▶ **Written instruction**
Set down every line of the material below with no changes at all.

Data items:
※ ※ ※

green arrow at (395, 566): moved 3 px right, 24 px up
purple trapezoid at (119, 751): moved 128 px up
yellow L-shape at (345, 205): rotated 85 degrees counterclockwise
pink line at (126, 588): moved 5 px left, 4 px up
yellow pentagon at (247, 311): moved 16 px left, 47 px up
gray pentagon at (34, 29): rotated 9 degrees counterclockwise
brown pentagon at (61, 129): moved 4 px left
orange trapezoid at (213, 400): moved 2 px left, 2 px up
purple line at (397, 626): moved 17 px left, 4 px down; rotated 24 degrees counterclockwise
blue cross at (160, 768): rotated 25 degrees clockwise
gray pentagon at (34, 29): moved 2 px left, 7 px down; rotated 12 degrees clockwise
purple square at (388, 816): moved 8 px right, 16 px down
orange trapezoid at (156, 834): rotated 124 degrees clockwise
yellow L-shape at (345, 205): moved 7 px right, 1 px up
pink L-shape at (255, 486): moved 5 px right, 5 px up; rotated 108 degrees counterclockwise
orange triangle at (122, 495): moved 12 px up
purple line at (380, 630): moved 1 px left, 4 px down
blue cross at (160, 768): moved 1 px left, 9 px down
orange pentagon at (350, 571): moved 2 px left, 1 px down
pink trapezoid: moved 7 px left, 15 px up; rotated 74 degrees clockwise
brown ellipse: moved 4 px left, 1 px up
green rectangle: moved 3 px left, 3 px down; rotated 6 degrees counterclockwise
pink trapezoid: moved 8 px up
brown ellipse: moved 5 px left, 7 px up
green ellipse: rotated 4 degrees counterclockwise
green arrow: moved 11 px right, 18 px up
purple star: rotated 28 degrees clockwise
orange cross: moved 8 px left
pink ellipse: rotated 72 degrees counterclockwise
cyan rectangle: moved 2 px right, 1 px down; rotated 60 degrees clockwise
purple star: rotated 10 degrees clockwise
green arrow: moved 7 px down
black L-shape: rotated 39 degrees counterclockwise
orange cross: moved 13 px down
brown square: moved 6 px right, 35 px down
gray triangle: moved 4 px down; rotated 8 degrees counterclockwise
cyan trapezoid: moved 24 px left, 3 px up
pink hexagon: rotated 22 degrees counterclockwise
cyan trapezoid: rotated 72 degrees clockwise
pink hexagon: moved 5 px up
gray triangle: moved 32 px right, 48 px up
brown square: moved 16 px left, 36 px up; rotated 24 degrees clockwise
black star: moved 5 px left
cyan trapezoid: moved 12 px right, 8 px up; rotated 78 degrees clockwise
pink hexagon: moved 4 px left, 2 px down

※ ※ ※

▶ **Response**
green arrow at (395, 566): moved 3 px right, 24 px up
purple trapezoid at (119, 751): moved 128 px up
yellow L-shape at (345, 205): rotated 85 degrees counterclockwise
pink line at (126, 588): moved 5 px left, 4 px up
yellow pentagon at (247, 311): moved 16 px left, 47 px up
gray pentagon at (34, 29): rotated 9 degrees counterclockwise
brown pentagon at (61, 129): moved 4 px left
orange trapezoid at (213, 400): moved 2 px left, 2 px up
purple line at (397, 626): moved 17 px left, 4 px down; rotated 24 degrees counterclockwise
blue cross at (160, 768): rotated 25 degrees clockwise
gray pentagon at (34, 29): moved 2 px left, 7 px down; rotated 12 degrees clockwise
purple square at (388, 816): moved 8 px right, 16 px down
orange trapezoid at (156, 834): rotated 124 degrees clockwise
yellow L-shape at (345, 205): moved 7 px right, 1 px up
pink L-shape at (255, 486): moved 5 px right, 5 px up; rotated 108 degrees counterclockwise
orange triangle at (122, 495): moved 12 px up
purple line at (380, 630): moved 1 px left, 4 px down
blue cross at (160, 768): moved 1 px left, 9 px down
orange pentagon at (350, 571): moved 2 px left, 1 px down
pink trapezoid: moved 7 px left, 15 px up; rotated 74 degrees clockwise
brown ellipse: moved 4 px left, 1 px up
green rectangle: moved 3 px left, 3 px down; rotated 6 degrees counterclockwise
pink trapezoid: moved 8 px up
brown ellipse: moved 5 px left, 7 px up
green ellipse: rotated 4 degrees counterclockwise
green arrow: moved 11 px right, 18 px up
purple star: rotated 28 degrees clockwise
orange cross: moved 8 px left
pink ellipse: rotated 72 degrees counterclockwise
cyan rectangle: moved 2 px right, 1 px down; rotated 60 degrees clockwise
purple star: rotated 10 degrees clockwise
green arrow: moved 7 px down
black L-shape: rotated 39 degrees counterclockwise
orange cross: moved 13 px down
brown square: moved 6 px right, 35 px down
gray triangle: moved 4 px down; rotated 8 degrees counterclockwise
cyan trapezoid: moved 24 px left, 3 px up
pink hexagon: rotated 22 degrees counterclockwise
cyan trapezoid: rotated 72 degrees clockwise
pink hexagon: moved 5 px up
gray triangle: moved 32 px right, 48 px up
brown square: moved 16 px left, 36 px up; rotated 24 degrees clockwise
black star: moved 5 px left
cyan trapezoid: moved 12 px right, 8 px up; rotated 78 degrees clockwise
pink hexagon: moved 4 px left, 2 px down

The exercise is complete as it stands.